[Start of Attachment]

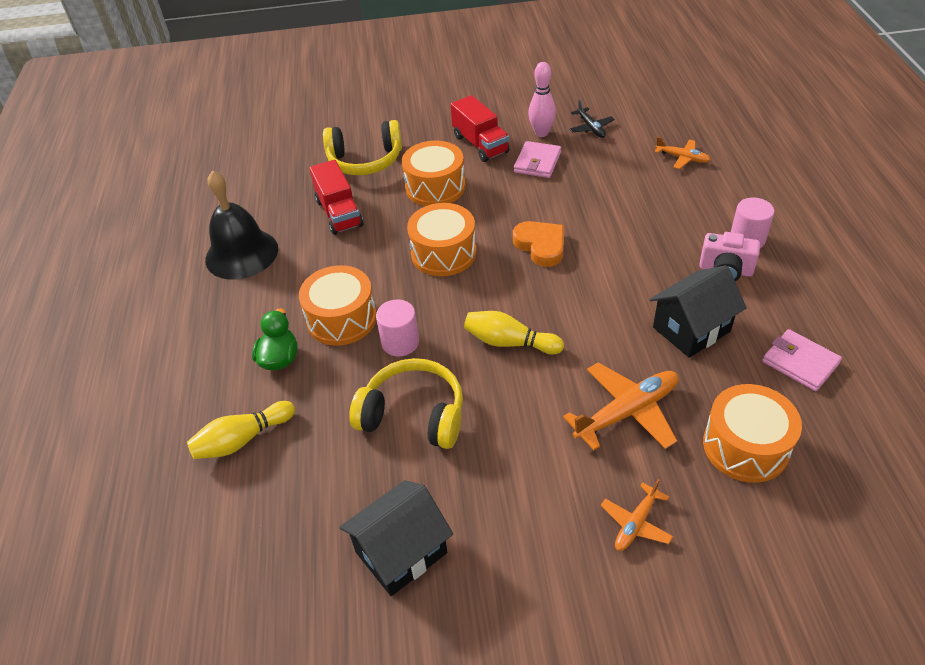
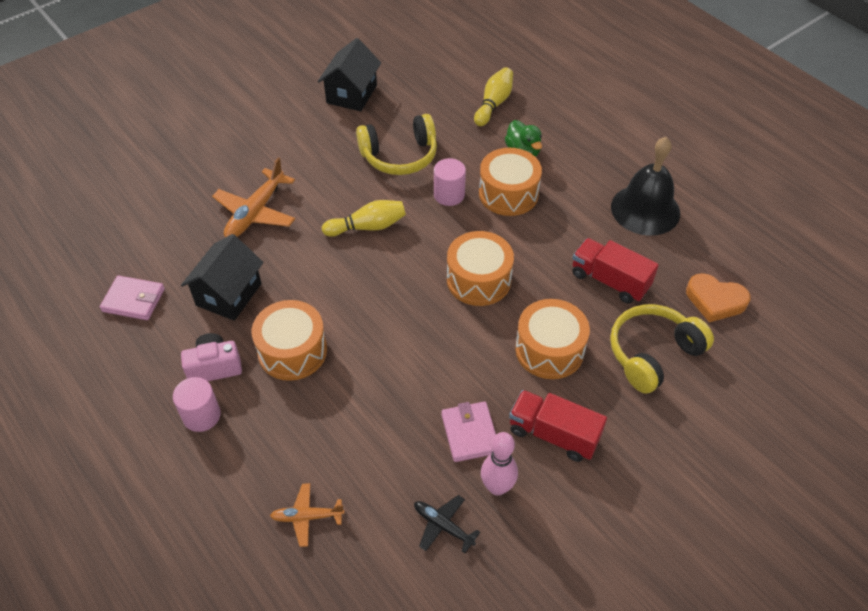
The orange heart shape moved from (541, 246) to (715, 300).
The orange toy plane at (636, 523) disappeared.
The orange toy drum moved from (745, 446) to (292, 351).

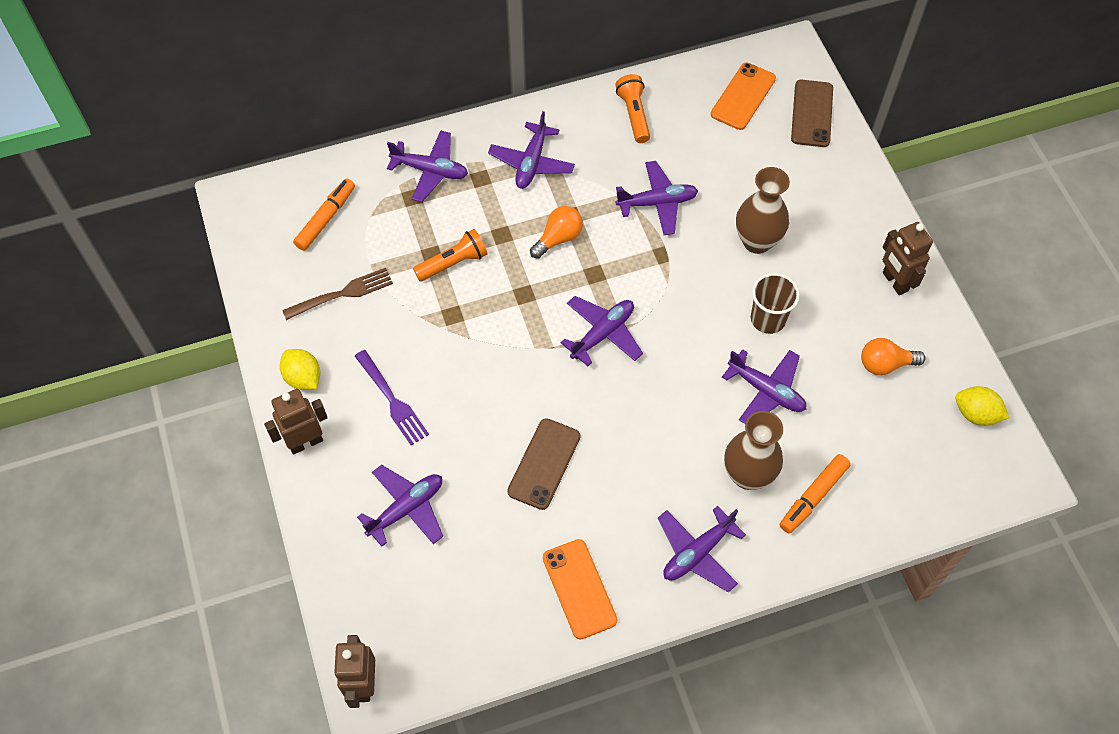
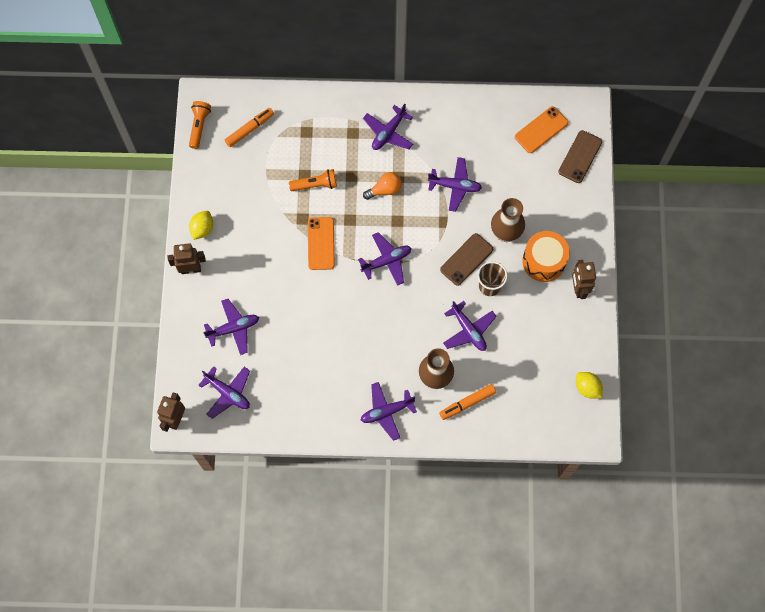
The golden lemon at (303, 378) turned 45 degrees clockwise.
The brown table fork at (341, 294) disappeared.
The violet table fork at (391, 400) disappeared.
The violet toy plane moved from (430, 171) to (228, 393).
The brown smartphone moved from (544, 464) to (466, 259).
The orange smartphone moved from (579, 588) to (321, 243).
The orange flashlight moved from (634, 115) to (199, 126).
The orange light bulb at (885, 364) disappeared.
The orange toy drum at (543, 261) appeared.

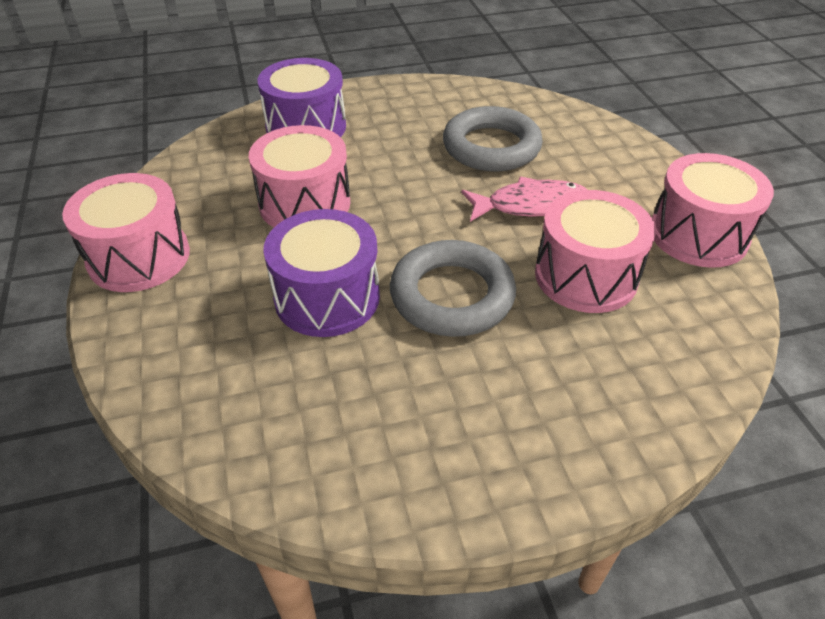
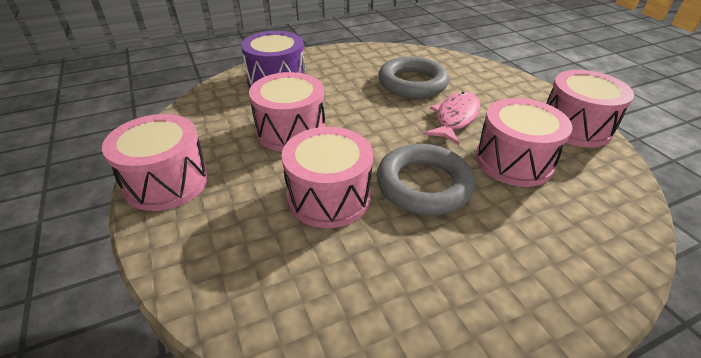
The violet toy drum at (327, 297) became the pink toy drum at (329, 196).
The pink toy fish at (531, 205) turned 45 degrees counterclockwise.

[End of Attachment]

● **Assigned task**
Take the line containing "The orange toy plane" and all lines after it to the end of the data above, and reproduce them exactly, leaving out pictures. Nothing else belongs in the copy.

● **Exercise response**
The orange toy plane at (636, 523) disappeared.
The orange toy drum moved from (745, 446) to (292, 351).

The golden lemon at (303, 378) turned 45 degrees clockwise.
The brown table fork at (341, 294) disappeared.
The violet table fork at (391, 400) disappeared.
The violet toy plane moved from (430, 171) to (228, 393).
The brown smartphone moved from (544, 464) to (466, 259).
The orange smartphone moved from (579, 588) to (321, 243).
The orange flashlight moved from (634, 115) to (199, 126).
The orange light bulb at (885, 364) disappeared.
The orange toy drum at (543, 261) appeared.

The violet toy drum at (327, 297) became the pink toy drum at (329, 196).
The pink toy fish at (531, 205) turned 45 degrees counterclockwise.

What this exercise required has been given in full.